Copy out each entry below verbatim, skipping the images.
╭─ Record extracts
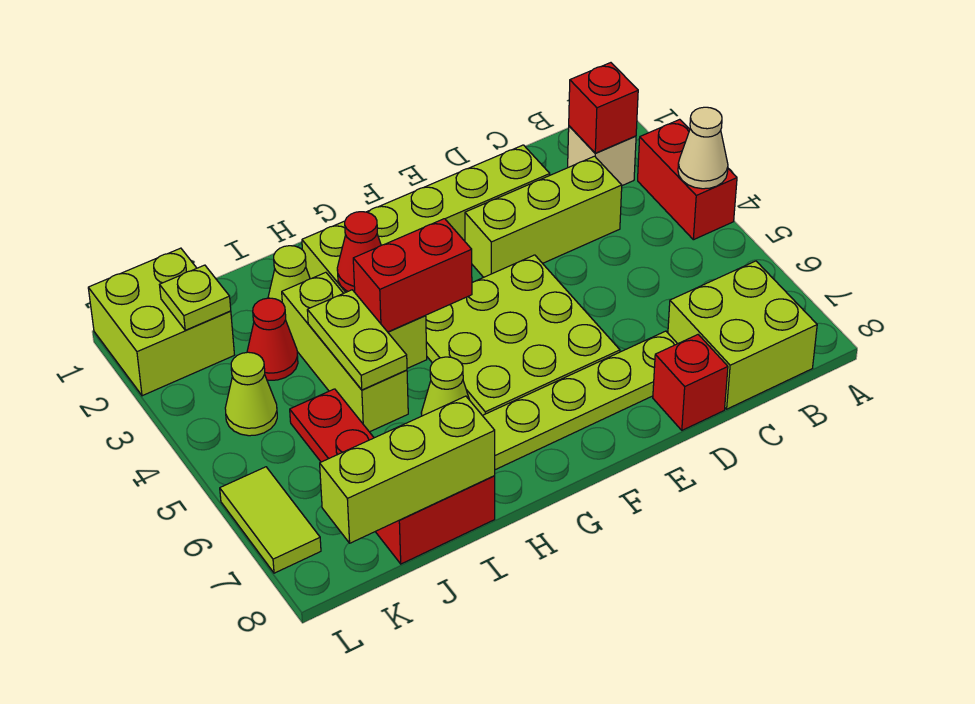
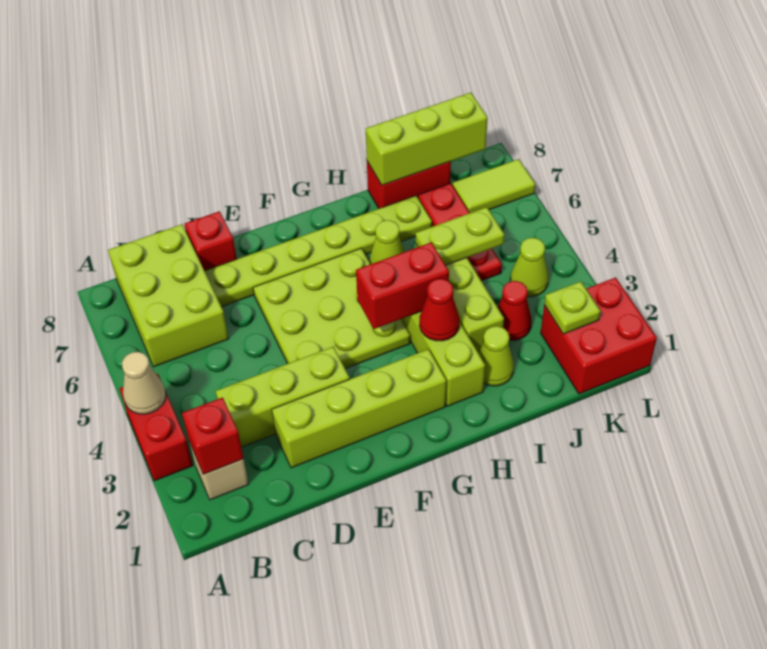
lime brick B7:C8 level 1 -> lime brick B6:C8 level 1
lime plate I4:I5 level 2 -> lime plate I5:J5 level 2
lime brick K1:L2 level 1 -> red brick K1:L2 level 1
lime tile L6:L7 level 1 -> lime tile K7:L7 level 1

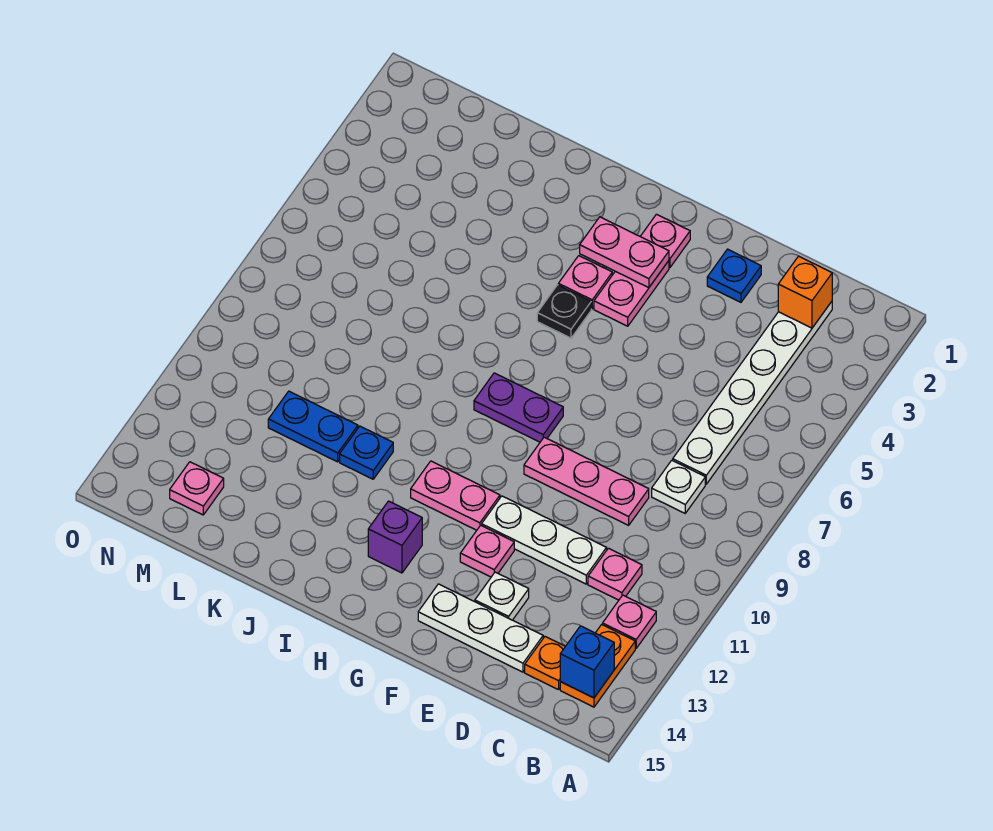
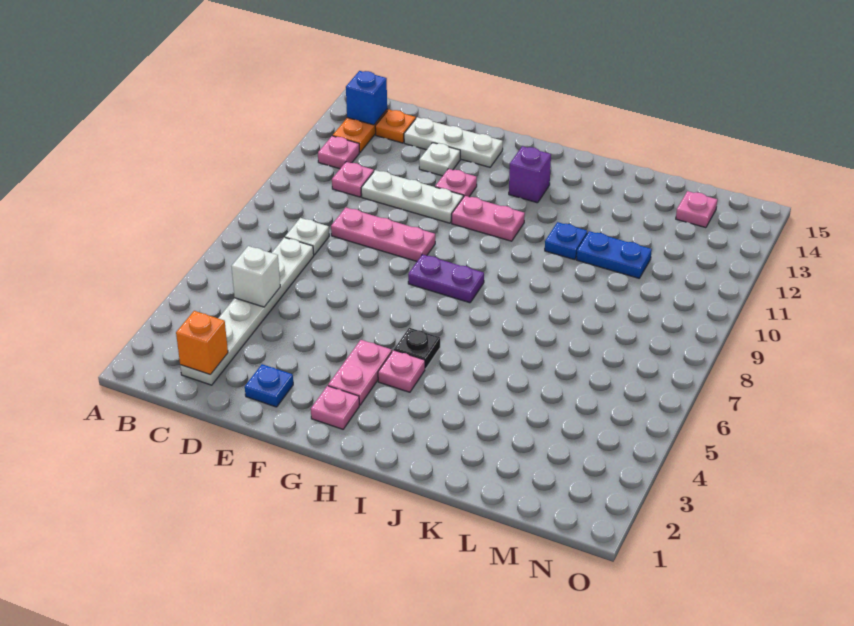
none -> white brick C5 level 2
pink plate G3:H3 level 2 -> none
╰─
Written solution:
lime brick B7:C8 level 1 -> lime brick B6:C8 level 1
lime plate I4:I5 level 2 -> lime plate I5:J5 level 2
lime brick K1:L2 level 1 -> red brick K1:L2 level 1
lime tile L6:L7 level 1 -> lime tile K7:L7 level 1

none -> white brick C5 level 2
pink plate G3:H3 level 2 -> none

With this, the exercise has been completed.